═════ DATA FOR PROCESSING ═════

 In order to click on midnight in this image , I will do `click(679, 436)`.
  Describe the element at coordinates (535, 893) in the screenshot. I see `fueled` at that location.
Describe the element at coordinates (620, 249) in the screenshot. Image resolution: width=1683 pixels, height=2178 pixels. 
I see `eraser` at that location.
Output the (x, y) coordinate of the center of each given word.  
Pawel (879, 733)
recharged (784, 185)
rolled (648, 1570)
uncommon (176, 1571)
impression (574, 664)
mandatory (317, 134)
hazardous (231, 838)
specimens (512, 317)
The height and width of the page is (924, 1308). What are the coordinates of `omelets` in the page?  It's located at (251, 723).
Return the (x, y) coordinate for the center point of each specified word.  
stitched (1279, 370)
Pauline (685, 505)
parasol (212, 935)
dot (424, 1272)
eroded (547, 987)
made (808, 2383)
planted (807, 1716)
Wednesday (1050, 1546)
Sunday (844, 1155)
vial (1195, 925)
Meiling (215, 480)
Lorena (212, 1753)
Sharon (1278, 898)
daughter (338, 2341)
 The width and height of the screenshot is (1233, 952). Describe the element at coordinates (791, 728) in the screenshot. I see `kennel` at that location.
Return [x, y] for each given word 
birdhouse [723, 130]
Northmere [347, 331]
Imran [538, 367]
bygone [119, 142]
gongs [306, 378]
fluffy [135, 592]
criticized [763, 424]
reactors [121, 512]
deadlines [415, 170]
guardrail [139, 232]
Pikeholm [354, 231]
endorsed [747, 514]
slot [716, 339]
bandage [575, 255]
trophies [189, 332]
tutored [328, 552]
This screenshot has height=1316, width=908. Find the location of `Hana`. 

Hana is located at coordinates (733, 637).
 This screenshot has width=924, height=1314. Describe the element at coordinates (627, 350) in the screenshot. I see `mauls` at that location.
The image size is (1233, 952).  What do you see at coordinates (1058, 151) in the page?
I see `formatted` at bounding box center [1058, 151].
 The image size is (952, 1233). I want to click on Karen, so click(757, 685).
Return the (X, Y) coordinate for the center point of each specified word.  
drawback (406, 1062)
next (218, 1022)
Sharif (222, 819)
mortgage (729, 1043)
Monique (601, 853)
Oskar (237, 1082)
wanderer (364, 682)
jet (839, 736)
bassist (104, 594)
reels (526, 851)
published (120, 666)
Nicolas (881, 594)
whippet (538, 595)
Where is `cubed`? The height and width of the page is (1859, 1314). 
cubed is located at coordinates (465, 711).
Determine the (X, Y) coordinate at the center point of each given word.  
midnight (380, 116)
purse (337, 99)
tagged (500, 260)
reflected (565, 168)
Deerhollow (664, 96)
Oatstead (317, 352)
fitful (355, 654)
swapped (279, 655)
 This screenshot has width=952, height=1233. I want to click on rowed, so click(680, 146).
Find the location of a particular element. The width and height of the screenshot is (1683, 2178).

═════

— EXERCISE REQUIREMENTS —
Please rename "midnight" to "noon" throughout the records and reproduce them with everything else unchanged.

— TASK OUTPUT —
 In order to click on noon in this image , I will do `click(679, 436)`.
  Describe the element at coordinates (535, 893) in the screenshot. I see `fueled` at that location.
Describe the element at coordinates (620, 249) in the screenshot. Image resolution: width=1683 pixels, height=2178 pixels. 
I see `eraser` at that location.
Output the (x, y) coordinate of the center of each given word.  
Pawel (879, 733)
recharged (784, 185)
rolled (648, 1570)
uncommon (176, 1571)
impression (574, 664)
mandatory (317, 134)
hazardous (231, 838)
specimens (512, 317)
The height and width of the page is (924, 1308). What are the coordinates of `omelets` in the page?  It's located at (251, 723).
Return the (x, y) coordinate for the center point of each specified word.  
stitched (1279, 370)
Pauline (685, 505)
parasol (212, 935)
dot (424, 1272)
eroded (547, 987)
made (808, 2383)
planted (807, 1716)
Wednesday (1050, 1546)
Sunday (844, 1155)
vial (1195, 925)
Meiling (215, 480)
Lorena (212, 1753)
Sharon (1278, 898)
daughter (338, 2341)
 The width and height of the screenshot is (1233, 952). Describe the element at coordinates (791, 728) in the screenshot. I see `kennel` at that location.
Return [x, y] for each given word 
birdhouse [723, 130]
Northmere [347, 331]
Imran [538, 367]
bygone [119, 142]
gongs [306, 378]
fluffy [135, 592]
criticized [763, 424]
reactors [121, 512]
deadlines [415, 170]
guardrail [139, 232]
Pikeholm [354, 231]
endorsed [747, 514]
slot [716, 339]
bandage [575, 255]
trophies [189, 332]
tutored [328, 552]
This screenshot has height=1316, width=908. Find the location of `Hana`. 

Hana is located at coordinates (733, 637).
 This screenshot has width=924, height=1314. Describe the element at coordinates (627, 350) in the screenshot. I see `mauls` at that location.
The image size is (1233, 952).  What do you see at coordinates (1058, 151) in the page?
I see `formatted` at bounding box center [1058, 151].
 The image size is (952, 1233). I want to click on Karen, so click(757, 685).
Return the (X, Y) coordinate for the center point of each specified word.  
drawback (406, 1062)
next (218, 1022)
Sharif (222, 819)
mortgage (729, 1043)
Monique (601, 853)
Oskar (237, 1082)
wanderer (364, 682)
jet (839, 736)
bassist (104, 594)
reels (526, 851)
published (120, 666)
Nicolas (881, 594)
whippet (538, 595)
Where is `cubed`? The height and width of the page is (1859, 1314). 
cubed is located at coordinates (465, 711).
Determine the (X, Y) coordinate at the center point of each given word.  
noon (380, 116)
purse (337, 99)
tagged (500, 260)
reflected (565, 168)
Deerhollow (664, 96)
Oatstead (317, 352)
fitful (355, 654)
swapped (279, 655)
 This screenshot has width=952, height=1233. I want to click on rowed, so click(680, 146).
Find the location of a particular element. The width and height of the screenshot is (1683, 2178).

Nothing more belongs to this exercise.